* **Recorded information**
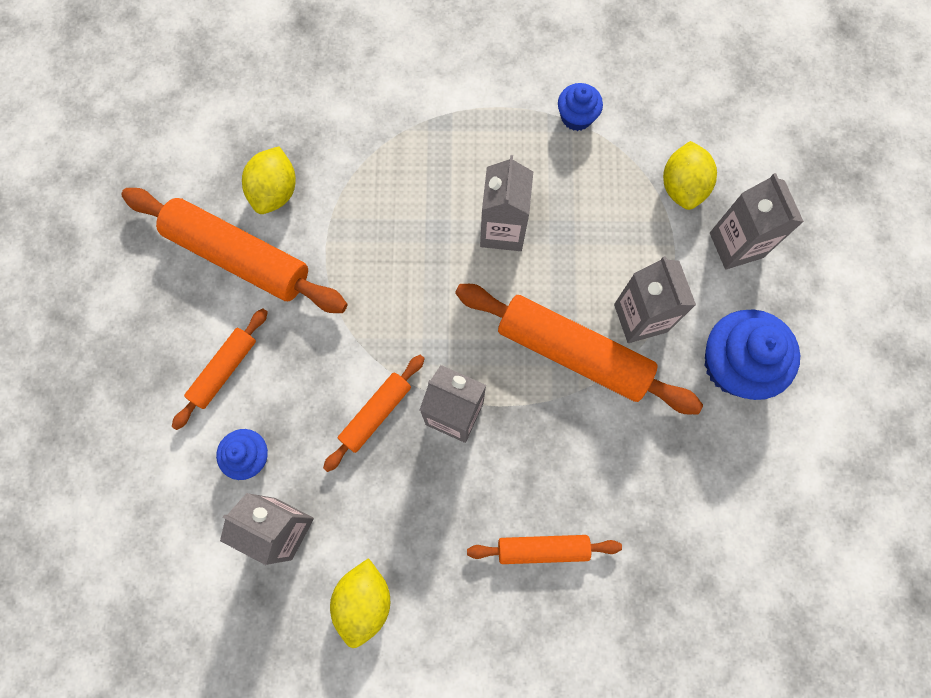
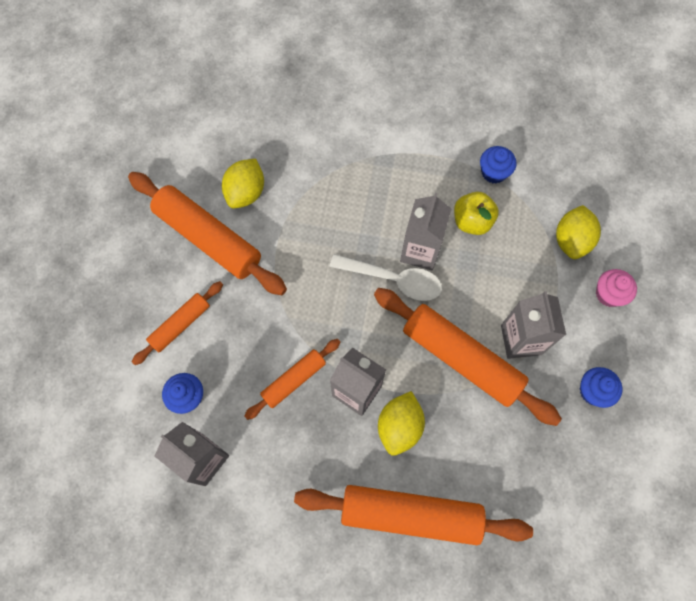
camera: 10 degrees right, 5 degrees down
yellow lemon [330,558,390,648] -> yellow lemon moved to [378,391,425,456]
orange rolling pin [467,535,622,564] -> orange rolling pin [294,485,533,545], size x1.83
blue cupcake [704,310,800,400] -> blue cupcake [580,367,622,408], size x0.55
grey carton [710,173,804,270] -> pink cupcake [596,269,637,307]
none -> white spoon [330,254,442,301]
none -> yellow apple [454,192,499,235]

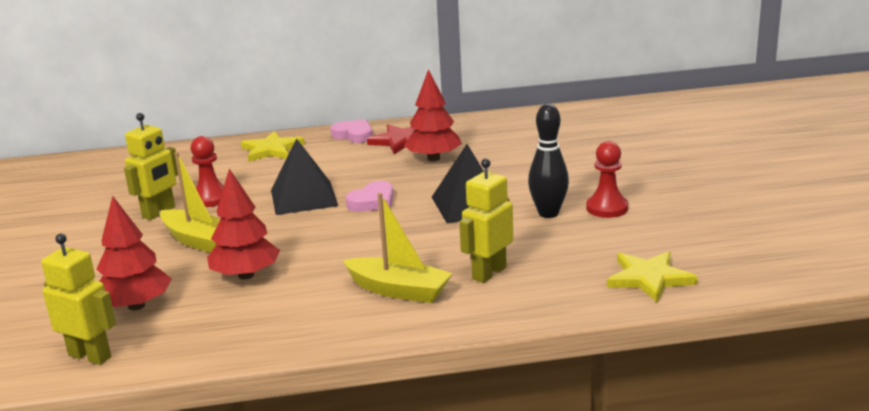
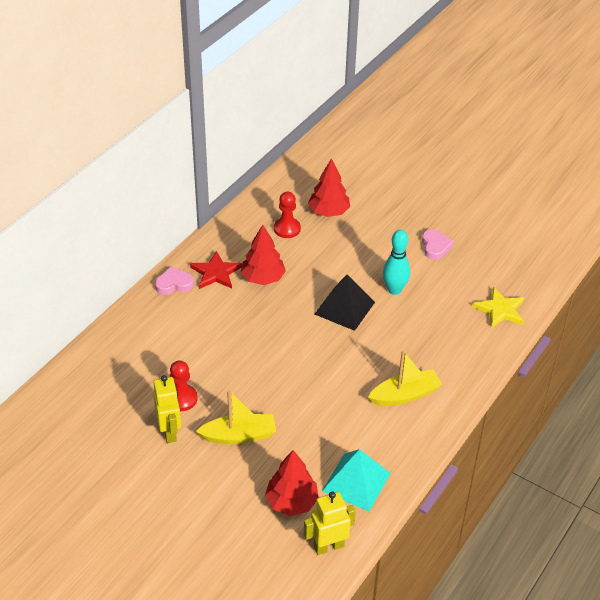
camera: 50 degrees left, 20 degrees up
red tree [207,169,280,280] -> red tree moved to [308,158,350,217]
yellow star [241,131,305,162] -> none
black pyramid [271,139,338,215] -> none
pink heart [346,181,394,212] -> pink heart moved to [422,229,454,260]
yellow robot [459,159,513,283] -> none
black bowling pin [528,104,569,218] -> turquoise bowling pin [383,230,410,295]
red pawn [586,141,628,218] -> red pawn moved to [274,192,301,238]
none -> turquoise pyramid [322,449,391,511]

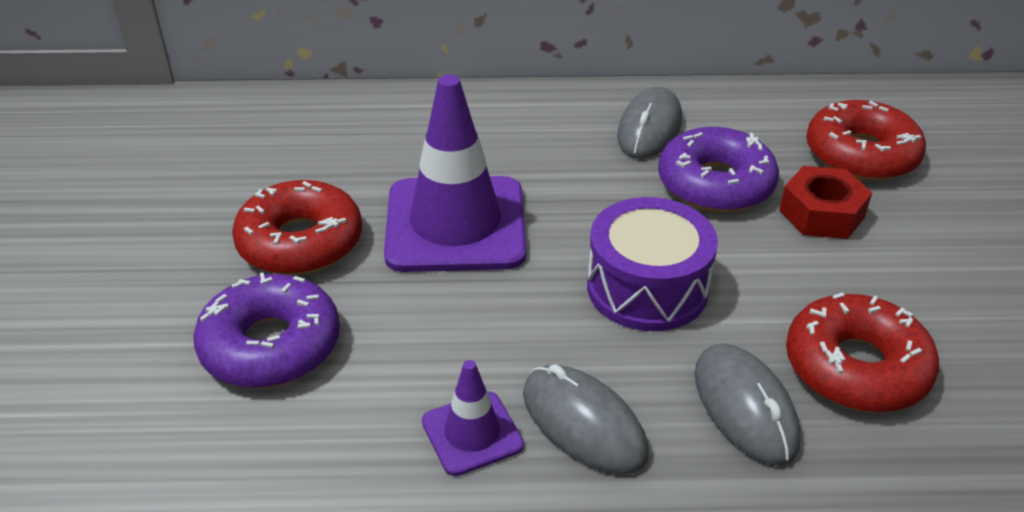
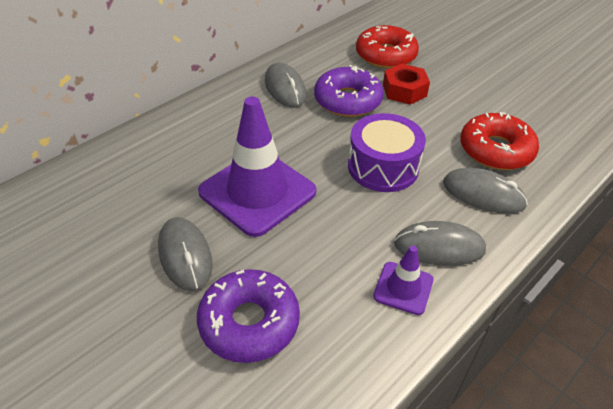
camera: 45 degrees left, 5 degrees up
red donut [232,180,362,275] -> grey mouse [158,217,213,291]

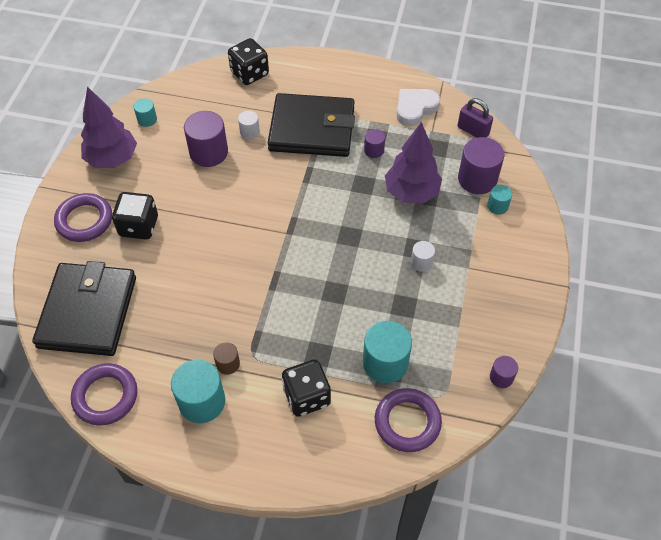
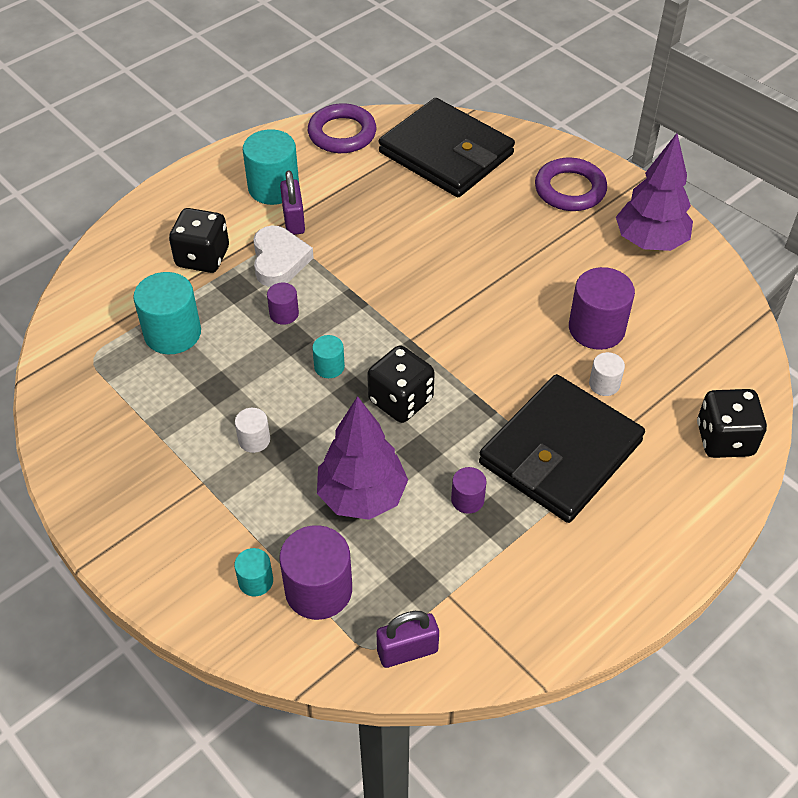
camera: 125 degrees right, 5 degrees down
black dice [112,192,158,240] -> black dice moved to [367,346,435,423]
turquoise cylinder [134,98,157,127] -> turquoise cylinder moved to [312,335,345,378]
brown cylinder [213,342,240,375] -> purple padlock [280,170,305,235]
purple ring [375,388,442,452] -> none
white heart [397,89,440,126] -> white heart moved to [253,225,314,287]
purple cylinder [490,356,518,388] -> purple cylinder moved to [267,283,299,325]

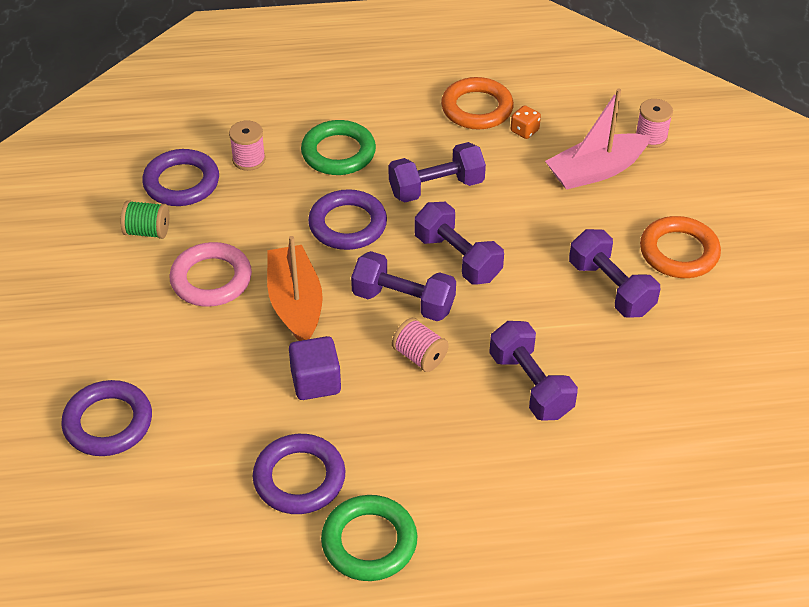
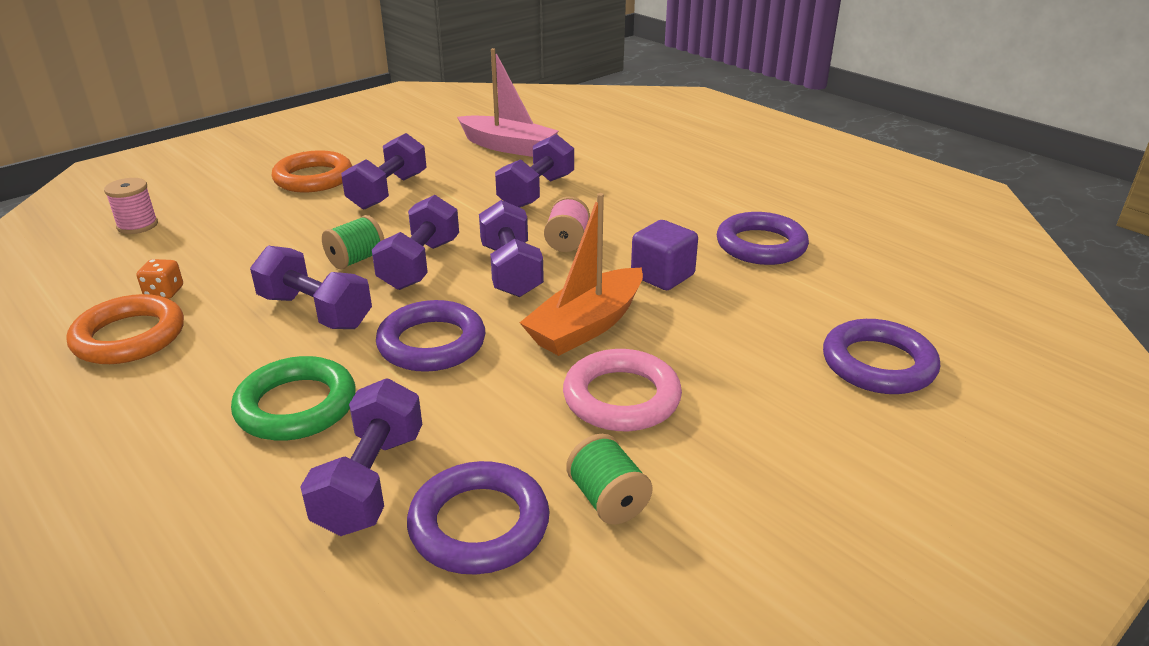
camera: 125 degrees left, 15 degrees down
pink spool [229,120,265,171] -> purple dumbbell [300,378,422,536]
green ring [321,495,417,581] -> none
pink boat [545,89,651,190] -> pink boat moved to [457,48,558,157]
none -> green spool [322,215,384,270]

* **The problem**
Print once more, exactly, the lines from the one with "purple ring [375,388,442,452] -> none" through the last line of the data, both ends included, without any pictures.

* **Response**
purple ring [375,388,442,452] -> none
white heart [397,89,440,126] -> white heart moved to [253,225,314,287]
purple cylinder [490,356,518,388] -> purple cylinder moved to [267,283,299,325]

camera: 125 degrees left, 15 degrees down
pink spool [229,120,265,171] -> purple dumbbell [300,378,422,536]
green ring [321,495,417,581] -> none
pink boat [545,89,651,190] -> pink boat moved to [457,48,558,157]
none -> green spool [322,215,384,270]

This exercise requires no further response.